Indica cada línea de los ítems que aparecen a continuación que contenga la cadena "that". Ten en cuenta que se distingue entre mayúsculas y minúsculas.

[Registros]
——

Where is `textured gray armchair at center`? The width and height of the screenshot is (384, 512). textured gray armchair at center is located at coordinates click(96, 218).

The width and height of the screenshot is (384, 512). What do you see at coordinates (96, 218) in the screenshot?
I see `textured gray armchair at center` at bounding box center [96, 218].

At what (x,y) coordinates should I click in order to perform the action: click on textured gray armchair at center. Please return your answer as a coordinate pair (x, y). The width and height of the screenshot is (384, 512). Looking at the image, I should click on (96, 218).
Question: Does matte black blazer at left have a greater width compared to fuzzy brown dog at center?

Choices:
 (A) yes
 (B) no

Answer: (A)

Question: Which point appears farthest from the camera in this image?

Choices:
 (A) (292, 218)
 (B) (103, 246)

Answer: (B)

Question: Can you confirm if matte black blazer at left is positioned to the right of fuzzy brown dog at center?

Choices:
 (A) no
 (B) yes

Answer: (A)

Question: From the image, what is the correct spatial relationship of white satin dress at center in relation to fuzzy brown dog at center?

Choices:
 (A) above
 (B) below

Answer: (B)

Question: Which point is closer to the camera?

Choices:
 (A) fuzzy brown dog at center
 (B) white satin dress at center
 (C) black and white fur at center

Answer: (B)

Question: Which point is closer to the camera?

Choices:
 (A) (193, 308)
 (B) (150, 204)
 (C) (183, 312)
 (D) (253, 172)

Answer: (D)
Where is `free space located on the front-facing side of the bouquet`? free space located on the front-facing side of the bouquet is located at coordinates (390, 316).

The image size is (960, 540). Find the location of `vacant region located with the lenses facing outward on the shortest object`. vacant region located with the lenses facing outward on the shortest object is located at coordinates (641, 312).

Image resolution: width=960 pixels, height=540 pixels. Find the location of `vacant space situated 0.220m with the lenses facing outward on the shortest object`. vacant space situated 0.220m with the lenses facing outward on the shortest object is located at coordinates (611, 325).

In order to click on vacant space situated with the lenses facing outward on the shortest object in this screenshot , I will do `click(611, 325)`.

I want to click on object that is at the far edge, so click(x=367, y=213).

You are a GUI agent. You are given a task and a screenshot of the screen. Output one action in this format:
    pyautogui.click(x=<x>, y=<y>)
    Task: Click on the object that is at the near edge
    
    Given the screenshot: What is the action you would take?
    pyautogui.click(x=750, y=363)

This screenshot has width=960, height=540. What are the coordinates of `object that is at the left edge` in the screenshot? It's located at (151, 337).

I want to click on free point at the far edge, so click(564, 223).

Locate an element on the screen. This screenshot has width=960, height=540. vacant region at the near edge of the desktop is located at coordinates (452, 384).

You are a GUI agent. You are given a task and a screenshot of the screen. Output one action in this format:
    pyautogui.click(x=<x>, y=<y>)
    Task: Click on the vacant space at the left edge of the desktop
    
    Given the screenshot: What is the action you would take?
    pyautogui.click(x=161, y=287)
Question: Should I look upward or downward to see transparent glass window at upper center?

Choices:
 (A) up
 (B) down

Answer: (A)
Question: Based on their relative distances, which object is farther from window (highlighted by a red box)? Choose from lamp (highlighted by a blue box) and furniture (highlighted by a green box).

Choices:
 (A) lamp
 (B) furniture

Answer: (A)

——

**RESPUESTA**
I want to click on object that is at the far edge, so click(x=367, y=213).
    Task: Click on the object that is at the near edge
This screenshot has width=960, height=540. What are the coordinates of `object that is at the left edge` in the screenshot? It's located at (151, 337).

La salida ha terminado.